Work required -
Which lines in the listing below contain the string "them"? Copy each such line in full.

Provided data -
::::

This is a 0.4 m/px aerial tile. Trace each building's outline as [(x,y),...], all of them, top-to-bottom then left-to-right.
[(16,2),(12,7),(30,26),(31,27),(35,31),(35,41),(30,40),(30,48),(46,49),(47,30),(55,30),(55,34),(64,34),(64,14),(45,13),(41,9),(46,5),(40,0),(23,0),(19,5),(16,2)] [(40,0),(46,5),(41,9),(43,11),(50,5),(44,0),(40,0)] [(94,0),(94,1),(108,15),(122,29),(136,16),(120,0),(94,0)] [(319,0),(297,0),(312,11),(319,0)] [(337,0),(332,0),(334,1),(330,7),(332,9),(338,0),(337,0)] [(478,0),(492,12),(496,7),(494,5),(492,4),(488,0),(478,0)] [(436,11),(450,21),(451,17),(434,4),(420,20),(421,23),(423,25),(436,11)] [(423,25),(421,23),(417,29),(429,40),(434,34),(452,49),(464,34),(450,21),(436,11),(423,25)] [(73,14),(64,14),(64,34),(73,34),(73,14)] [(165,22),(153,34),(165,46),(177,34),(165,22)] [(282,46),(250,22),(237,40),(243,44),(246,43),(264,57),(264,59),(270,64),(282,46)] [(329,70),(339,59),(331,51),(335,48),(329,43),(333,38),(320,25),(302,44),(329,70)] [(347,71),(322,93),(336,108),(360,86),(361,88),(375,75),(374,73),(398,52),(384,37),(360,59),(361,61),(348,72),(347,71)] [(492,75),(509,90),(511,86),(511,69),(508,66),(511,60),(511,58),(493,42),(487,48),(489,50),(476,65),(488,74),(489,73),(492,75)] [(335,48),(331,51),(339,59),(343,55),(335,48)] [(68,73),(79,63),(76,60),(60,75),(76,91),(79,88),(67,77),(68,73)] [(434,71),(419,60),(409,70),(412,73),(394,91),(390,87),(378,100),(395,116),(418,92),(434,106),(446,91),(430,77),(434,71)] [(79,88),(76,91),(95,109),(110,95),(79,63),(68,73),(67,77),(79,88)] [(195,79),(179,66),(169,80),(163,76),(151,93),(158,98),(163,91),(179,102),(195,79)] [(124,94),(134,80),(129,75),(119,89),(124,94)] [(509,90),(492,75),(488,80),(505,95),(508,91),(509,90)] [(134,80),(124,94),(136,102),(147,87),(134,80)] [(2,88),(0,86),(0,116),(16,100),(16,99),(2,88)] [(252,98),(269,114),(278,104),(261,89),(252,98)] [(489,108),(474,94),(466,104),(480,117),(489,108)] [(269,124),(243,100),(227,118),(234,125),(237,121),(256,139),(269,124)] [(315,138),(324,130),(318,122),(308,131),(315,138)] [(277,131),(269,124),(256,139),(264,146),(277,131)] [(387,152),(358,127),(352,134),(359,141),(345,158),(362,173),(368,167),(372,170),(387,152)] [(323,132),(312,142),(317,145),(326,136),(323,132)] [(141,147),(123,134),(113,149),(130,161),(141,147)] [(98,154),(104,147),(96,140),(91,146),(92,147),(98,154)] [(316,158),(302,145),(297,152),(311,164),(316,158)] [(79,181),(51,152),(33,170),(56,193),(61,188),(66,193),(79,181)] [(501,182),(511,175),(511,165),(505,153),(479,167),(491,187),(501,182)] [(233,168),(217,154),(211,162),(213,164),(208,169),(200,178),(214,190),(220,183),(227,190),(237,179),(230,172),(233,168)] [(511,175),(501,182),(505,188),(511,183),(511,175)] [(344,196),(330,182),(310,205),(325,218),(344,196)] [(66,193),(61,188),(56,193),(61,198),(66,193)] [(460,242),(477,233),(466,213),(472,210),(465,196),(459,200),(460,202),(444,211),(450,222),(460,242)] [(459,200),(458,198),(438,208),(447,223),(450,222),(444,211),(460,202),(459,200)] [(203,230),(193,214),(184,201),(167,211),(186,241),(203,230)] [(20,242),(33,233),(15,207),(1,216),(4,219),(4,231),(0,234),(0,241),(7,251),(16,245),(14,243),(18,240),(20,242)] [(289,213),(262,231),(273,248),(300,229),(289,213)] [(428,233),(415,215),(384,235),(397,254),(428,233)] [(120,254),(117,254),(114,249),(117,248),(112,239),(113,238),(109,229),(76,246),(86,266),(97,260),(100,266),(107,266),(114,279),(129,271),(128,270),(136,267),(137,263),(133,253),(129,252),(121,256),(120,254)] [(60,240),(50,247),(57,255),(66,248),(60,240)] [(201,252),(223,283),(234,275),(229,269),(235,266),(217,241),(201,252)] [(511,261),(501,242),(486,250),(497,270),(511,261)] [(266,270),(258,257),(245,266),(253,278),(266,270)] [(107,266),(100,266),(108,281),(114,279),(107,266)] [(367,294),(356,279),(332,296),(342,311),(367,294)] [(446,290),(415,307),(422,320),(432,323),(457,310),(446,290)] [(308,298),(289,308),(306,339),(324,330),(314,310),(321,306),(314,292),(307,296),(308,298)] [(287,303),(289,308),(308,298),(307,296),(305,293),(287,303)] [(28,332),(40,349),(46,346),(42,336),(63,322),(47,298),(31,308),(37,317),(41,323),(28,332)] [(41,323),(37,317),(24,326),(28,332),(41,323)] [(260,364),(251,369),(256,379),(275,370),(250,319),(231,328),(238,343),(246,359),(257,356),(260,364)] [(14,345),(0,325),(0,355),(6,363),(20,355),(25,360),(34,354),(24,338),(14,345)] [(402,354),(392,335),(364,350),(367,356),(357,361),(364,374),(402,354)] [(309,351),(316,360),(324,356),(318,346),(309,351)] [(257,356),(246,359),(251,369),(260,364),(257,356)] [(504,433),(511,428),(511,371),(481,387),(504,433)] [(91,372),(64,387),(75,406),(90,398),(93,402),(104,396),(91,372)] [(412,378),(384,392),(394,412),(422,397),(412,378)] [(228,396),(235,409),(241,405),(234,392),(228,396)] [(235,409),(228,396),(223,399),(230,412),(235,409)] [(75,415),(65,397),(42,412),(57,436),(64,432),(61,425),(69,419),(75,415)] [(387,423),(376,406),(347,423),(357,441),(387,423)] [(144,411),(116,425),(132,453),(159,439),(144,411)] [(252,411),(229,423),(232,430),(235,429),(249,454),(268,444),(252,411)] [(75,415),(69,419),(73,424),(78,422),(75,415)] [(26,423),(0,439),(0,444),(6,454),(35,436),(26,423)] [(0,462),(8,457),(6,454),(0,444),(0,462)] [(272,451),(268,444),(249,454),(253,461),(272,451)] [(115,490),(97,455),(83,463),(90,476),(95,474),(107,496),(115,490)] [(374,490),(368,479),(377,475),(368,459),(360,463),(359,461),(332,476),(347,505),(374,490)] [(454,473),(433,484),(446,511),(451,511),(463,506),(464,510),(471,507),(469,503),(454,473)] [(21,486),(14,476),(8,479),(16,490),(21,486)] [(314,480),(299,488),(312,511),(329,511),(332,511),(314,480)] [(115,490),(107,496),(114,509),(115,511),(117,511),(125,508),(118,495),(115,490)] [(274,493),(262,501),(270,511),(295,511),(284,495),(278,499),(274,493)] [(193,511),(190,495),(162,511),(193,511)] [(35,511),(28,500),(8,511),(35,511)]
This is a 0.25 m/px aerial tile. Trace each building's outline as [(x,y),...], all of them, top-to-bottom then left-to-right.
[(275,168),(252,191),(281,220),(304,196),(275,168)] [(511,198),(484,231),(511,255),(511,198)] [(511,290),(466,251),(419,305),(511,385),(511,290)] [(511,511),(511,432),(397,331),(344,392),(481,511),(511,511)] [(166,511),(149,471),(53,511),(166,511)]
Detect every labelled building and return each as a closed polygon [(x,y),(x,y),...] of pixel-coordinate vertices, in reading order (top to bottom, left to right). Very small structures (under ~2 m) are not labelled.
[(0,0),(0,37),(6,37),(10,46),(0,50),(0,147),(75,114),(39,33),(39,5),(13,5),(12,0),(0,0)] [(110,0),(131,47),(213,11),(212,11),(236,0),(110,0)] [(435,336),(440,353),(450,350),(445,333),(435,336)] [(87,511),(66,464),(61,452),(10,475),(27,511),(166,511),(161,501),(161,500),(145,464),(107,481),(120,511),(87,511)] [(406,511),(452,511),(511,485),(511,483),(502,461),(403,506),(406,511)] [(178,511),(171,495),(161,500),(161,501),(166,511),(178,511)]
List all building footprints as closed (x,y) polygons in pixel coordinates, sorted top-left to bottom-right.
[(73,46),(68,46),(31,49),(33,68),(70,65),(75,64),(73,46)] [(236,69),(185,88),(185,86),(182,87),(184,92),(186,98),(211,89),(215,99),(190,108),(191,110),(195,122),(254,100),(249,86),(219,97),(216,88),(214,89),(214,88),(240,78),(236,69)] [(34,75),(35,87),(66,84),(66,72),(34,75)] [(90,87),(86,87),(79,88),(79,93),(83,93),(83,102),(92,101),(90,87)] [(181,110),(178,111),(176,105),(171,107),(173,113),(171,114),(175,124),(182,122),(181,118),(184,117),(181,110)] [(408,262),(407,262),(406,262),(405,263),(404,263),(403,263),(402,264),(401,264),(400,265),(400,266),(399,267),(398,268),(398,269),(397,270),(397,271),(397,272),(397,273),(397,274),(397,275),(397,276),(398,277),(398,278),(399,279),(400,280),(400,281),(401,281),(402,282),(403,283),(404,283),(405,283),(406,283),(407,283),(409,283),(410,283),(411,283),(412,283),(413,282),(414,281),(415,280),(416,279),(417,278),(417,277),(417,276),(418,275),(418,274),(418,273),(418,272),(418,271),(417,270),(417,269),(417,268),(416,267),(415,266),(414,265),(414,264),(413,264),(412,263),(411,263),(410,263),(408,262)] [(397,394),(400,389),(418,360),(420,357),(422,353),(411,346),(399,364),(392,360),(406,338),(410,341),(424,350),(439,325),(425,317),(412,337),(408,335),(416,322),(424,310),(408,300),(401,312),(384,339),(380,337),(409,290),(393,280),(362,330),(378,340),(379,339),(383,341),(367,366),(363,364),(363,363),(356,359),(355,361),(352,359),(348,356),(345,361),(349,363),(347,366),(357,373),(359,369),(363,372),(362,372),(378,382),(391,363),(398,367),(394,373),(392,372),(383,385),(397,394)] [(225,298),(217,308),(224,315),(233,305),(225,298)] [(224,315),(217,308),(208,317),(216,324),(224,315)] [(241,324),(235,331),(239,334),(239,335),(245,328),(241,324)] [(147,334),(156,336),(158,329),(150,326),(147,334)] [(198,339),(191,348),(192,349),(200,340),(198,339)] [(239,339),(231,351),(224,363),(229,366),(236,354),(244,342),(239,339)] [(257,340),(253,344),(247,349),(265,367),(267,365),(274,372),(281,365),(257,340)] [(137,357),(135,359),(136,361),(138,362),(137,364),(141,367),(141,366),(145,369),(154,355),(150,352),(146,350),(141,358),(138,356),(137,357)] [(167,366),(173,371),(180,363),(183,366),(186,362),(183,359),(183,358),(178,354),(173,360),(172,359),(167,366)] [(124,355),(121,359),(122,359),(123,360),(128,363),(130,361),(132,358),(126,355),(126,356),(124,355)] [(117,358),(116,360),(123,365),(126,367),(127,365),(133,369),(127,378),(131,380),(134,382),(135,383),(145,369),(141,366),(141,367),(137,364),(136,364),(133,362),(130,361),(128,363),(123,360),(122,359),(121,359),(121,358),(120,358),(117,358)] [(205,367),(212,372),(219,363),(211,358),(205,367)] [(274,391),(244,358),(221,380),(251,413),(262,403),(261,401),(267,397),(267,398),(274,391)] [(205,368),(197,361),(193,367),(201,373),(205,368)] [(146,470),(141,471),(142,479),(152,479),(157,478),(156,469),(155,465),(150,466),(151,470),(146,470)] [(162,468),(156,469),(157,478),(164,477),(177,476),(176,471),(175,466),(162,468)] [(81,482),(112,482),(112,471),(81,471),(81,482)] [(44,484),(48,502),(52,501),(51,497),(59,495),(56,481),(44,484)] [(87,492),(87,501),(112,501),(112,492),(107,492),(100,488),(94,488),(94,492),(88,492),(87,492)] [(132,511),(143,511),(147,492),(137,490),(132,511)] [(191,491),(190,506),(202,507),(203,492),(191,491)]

::::

Result -
This is a 0.4 m/px aerial tile. Trace each building's outline as [(x,y),...], all of them, top-to-bottom then left-to-right.
This is a 0.25 m/px aerial tile. Trace each building's outline as [(x,y),...], all of them, top-to-bottom then left-to-right.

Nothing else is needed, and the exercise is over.